For any picture in the lines below, please leave it out and copy the rest exactly.

━━ INPUT DATA

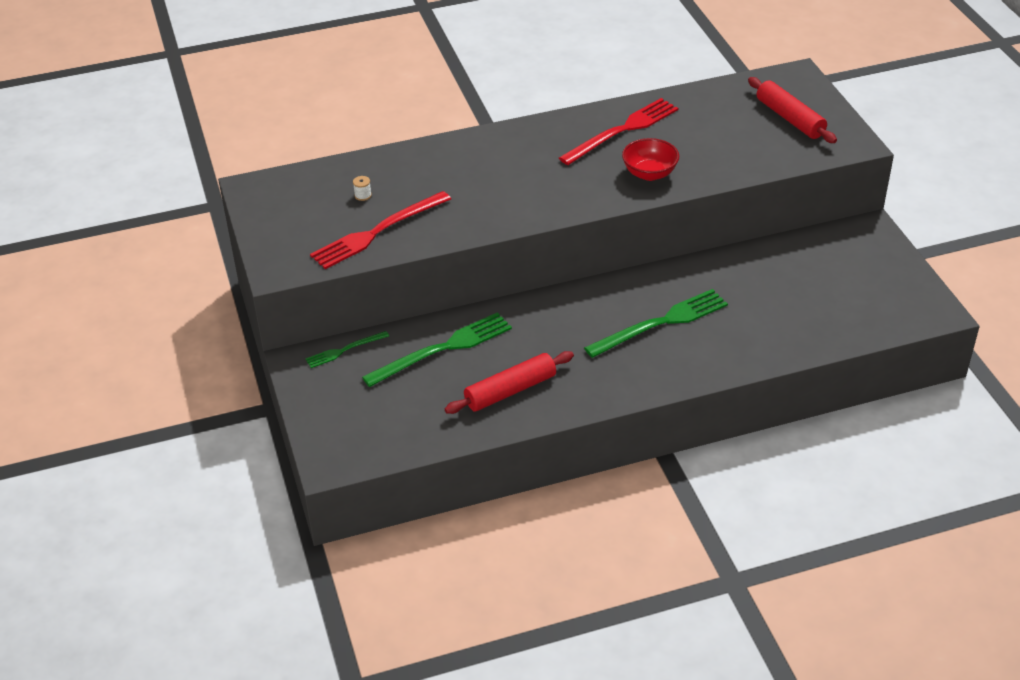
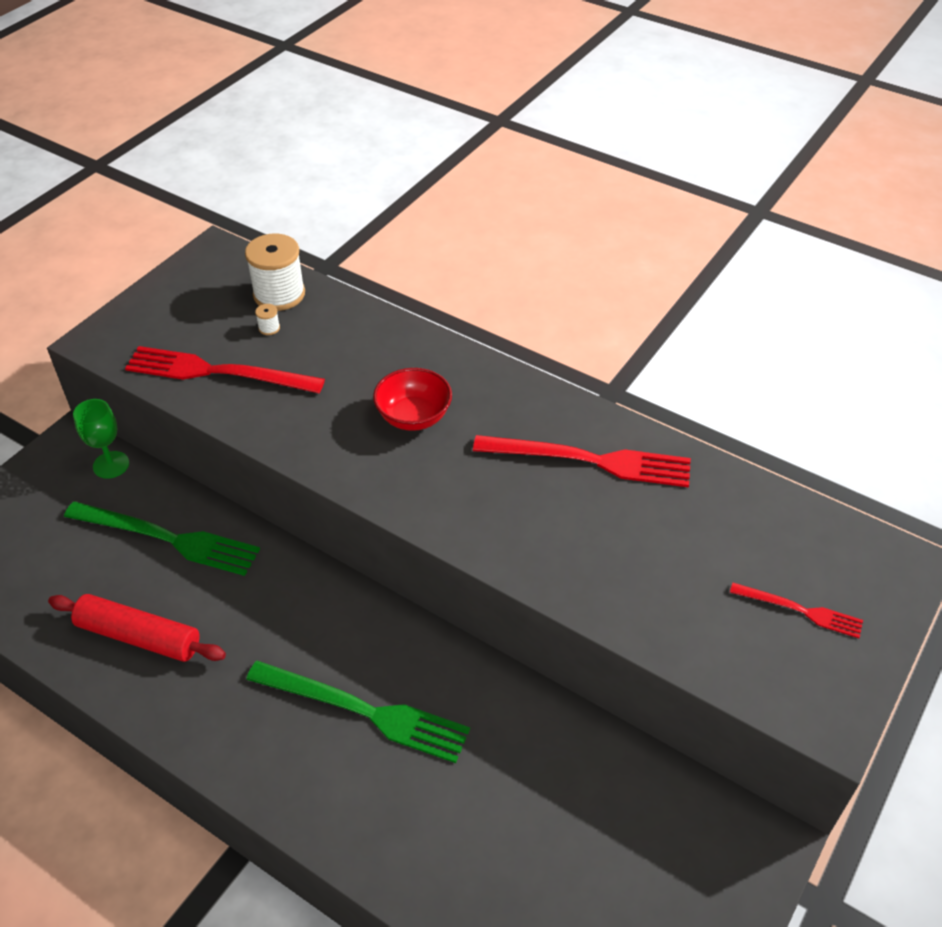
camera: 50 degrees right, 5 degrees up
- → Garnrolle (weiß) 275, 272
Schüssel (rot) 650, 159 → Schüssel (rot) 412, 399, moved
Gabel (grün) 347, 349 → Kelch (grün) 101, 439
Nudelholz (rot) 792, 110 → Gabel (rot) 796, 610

━━━━

--- RESPONSE TO THE TASK ---
camera: 50 degrees right, 5 degrees up
- → Garnrolle (weiß) 275, 272
Schüssel (rot) 650, 159 → Schüssel (rot) 412, 399, moved
Gabel (grün) 347, 349 → Kelch (grün) 101, 439
Nudelholz (rot) 792, 110 → Gabel (rot) 796, 610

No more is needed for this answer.